[Start of Attachment]
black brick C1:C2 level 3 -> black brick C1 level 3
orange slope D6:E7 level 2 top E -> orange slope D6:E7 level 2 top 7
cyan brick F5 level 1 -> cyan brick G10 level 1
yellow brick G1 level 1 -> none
[End of Attachment]
[Start of Attachment]
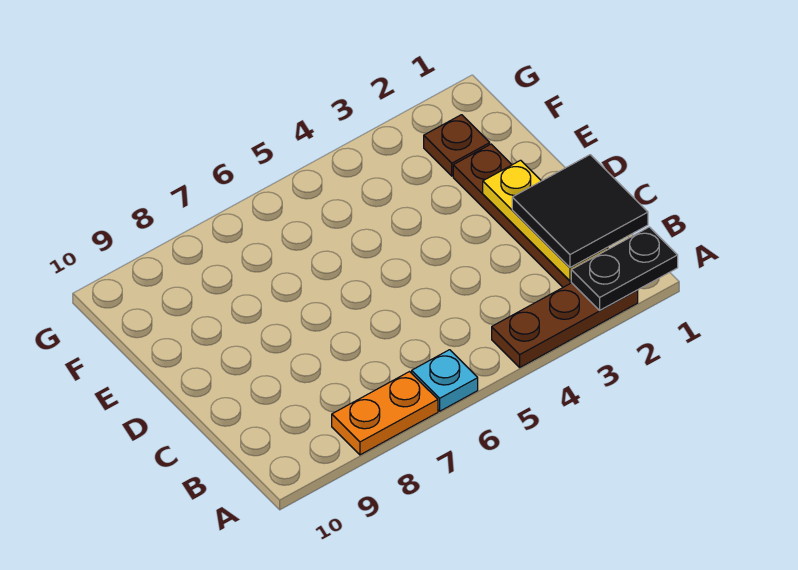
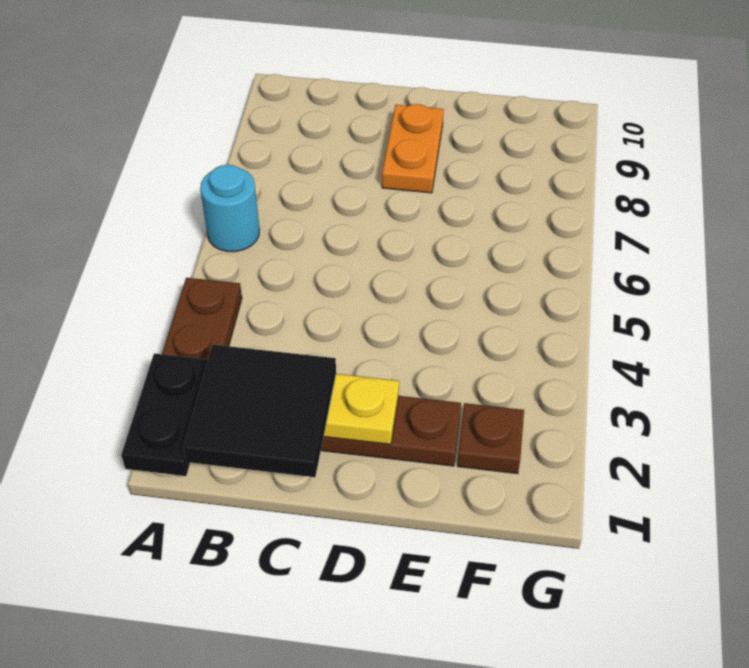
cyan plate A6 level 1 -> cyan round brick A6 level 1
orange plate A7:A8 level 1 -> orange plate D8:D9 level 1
[End of Attachment]
[Start of Attachment]
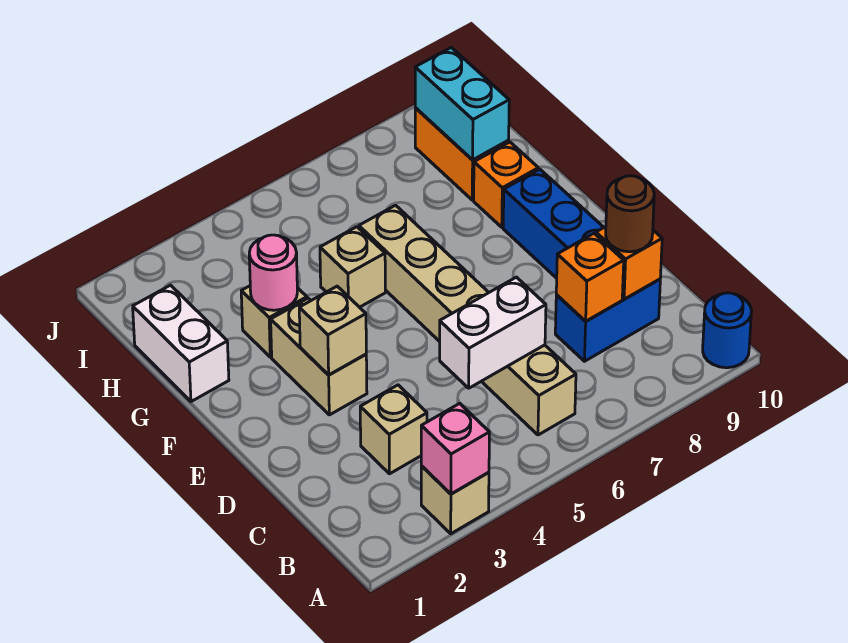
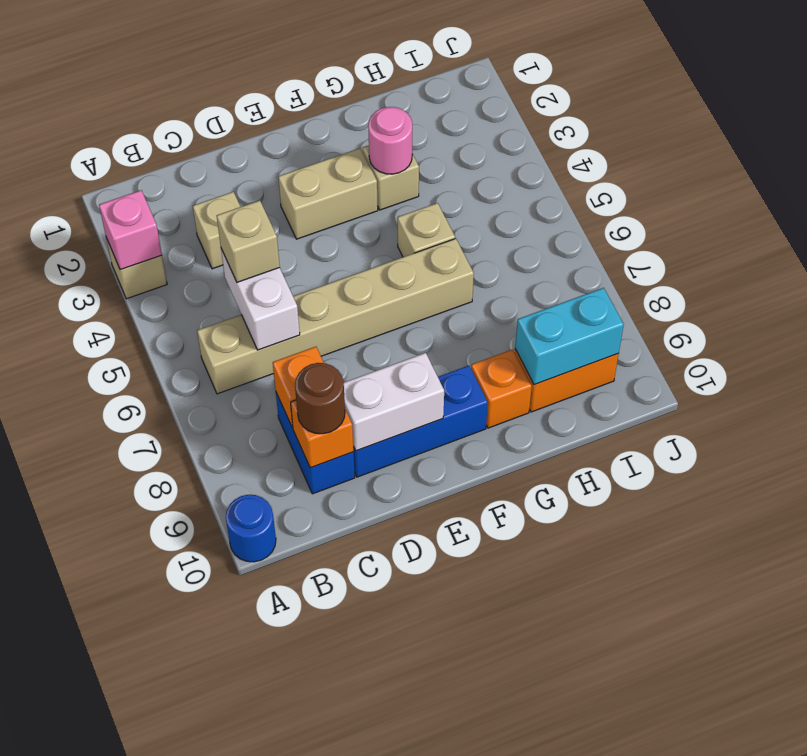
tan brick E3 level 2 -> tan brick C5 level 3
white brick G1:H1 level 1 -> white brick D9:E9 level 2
[End of Attachment]
**TASK ITEM:**
Look above for the line holding "cyan brick F5" and the line holding "yellow brick G1 level 1 -> none". Retype both, and every line between them, word for word and nothing else.

**FINISHED TASK:**
cyan brick F5 level 1 -> cyan brick G10 level 1
yellow brick G1 level 1 -> none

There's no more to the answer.